Exercise input Block Start
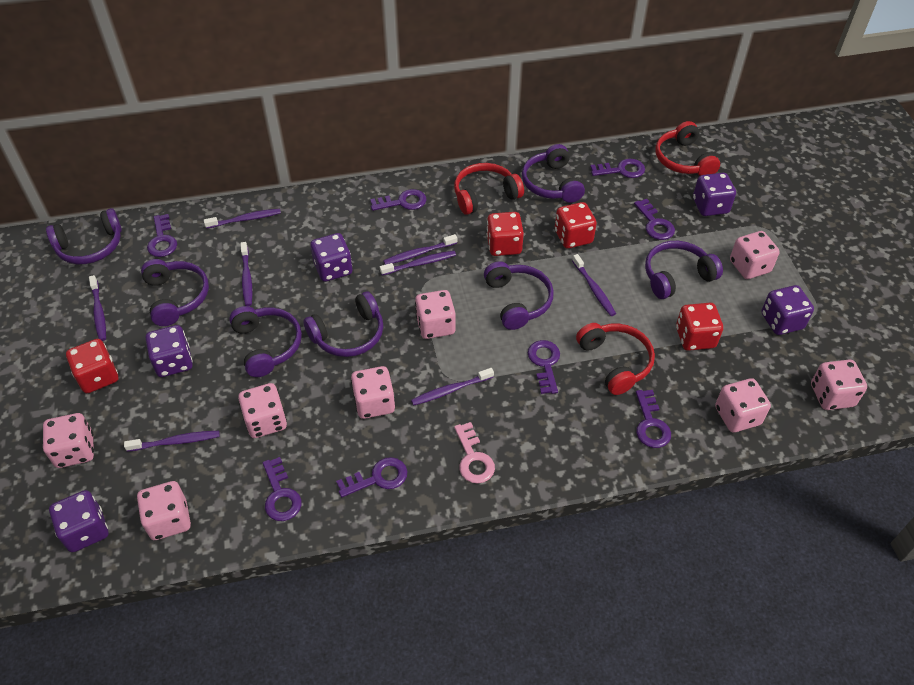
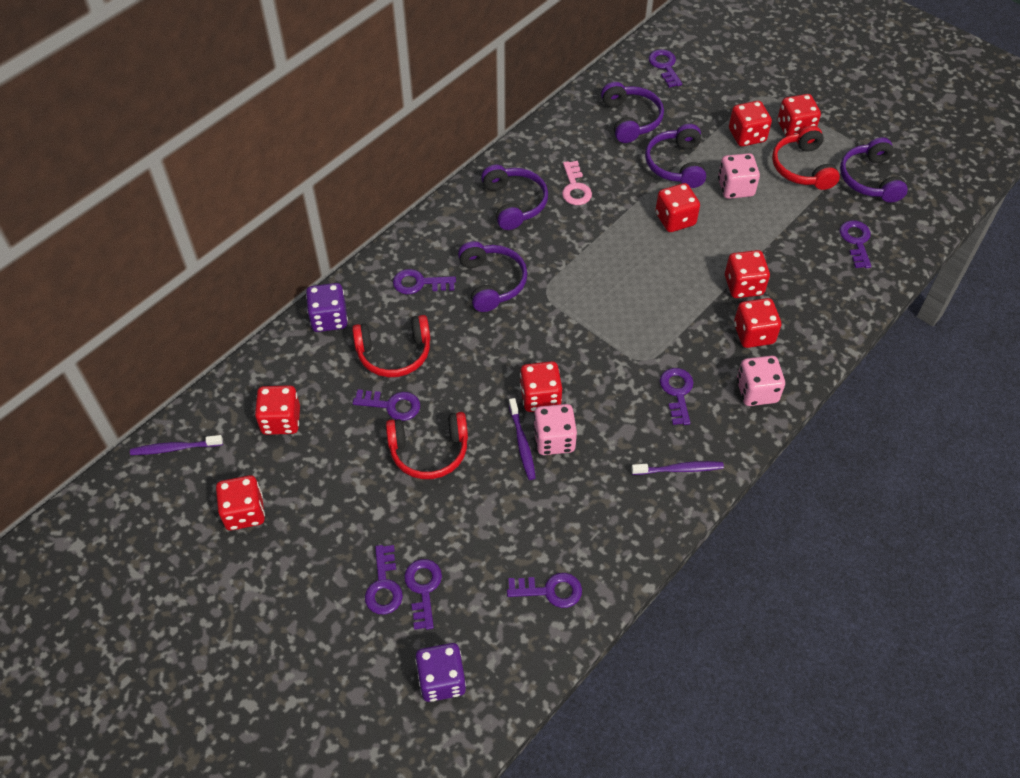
pink dice: 8 -> 3
purple dice: 5 -> 2
purple headphones: 7 -> 5
purple toothbrush: 8 -> 3
red dice: 4 -> 8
Exercise input Block End
An exact copy of the entries, minus the pictures, is what to return.

pink dice: 8 -> 3
purple dice: 5 -> 2
purple headphones: 7 -> 5
purple toothbrush: 8 -> 3
red dice: 4 -> 8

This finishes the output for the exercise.